___ Given data

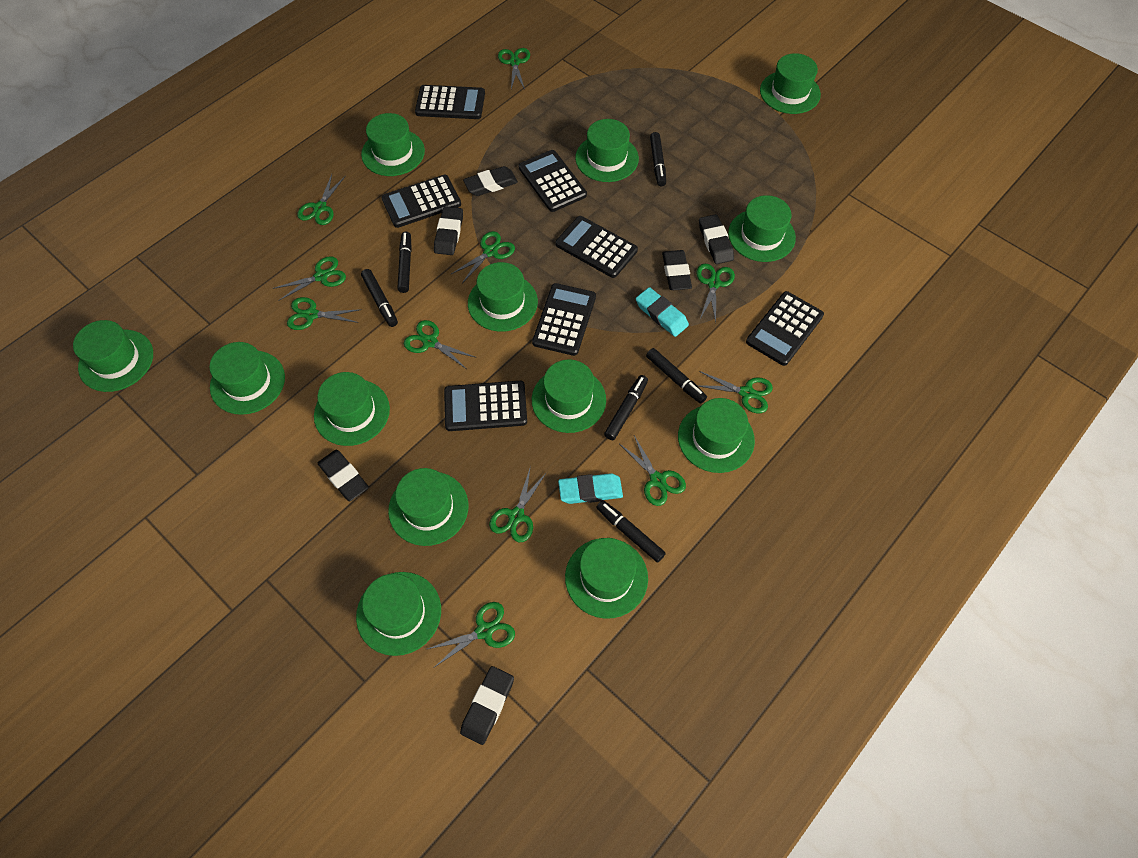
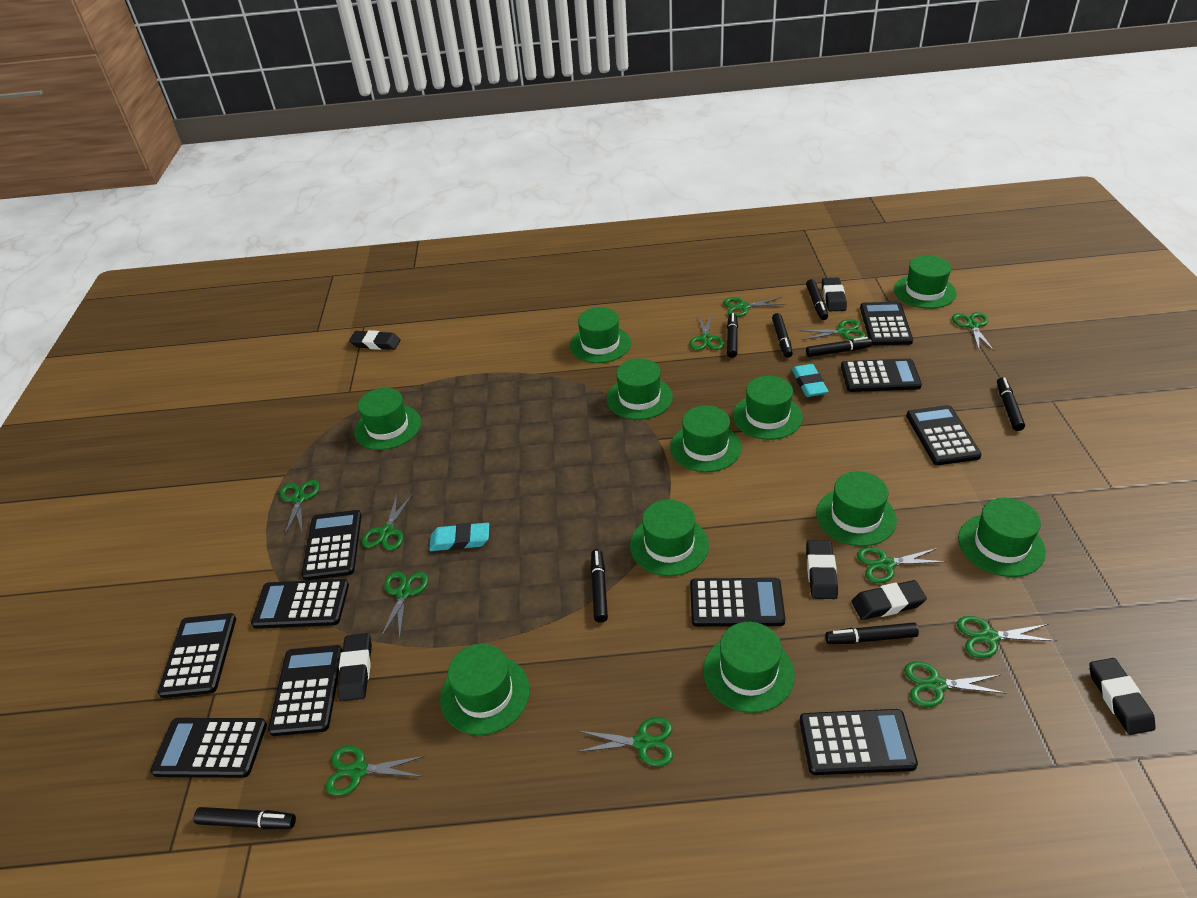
black calculator: 7 -> 10
black marker: 6 -> 8
green hat: 13 -> 11
green scissors: 11 -> 12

______

The lines holding the string "black" are what is needed from the material above.

black calculator: 7 -> 10
black marker: 6 -> 8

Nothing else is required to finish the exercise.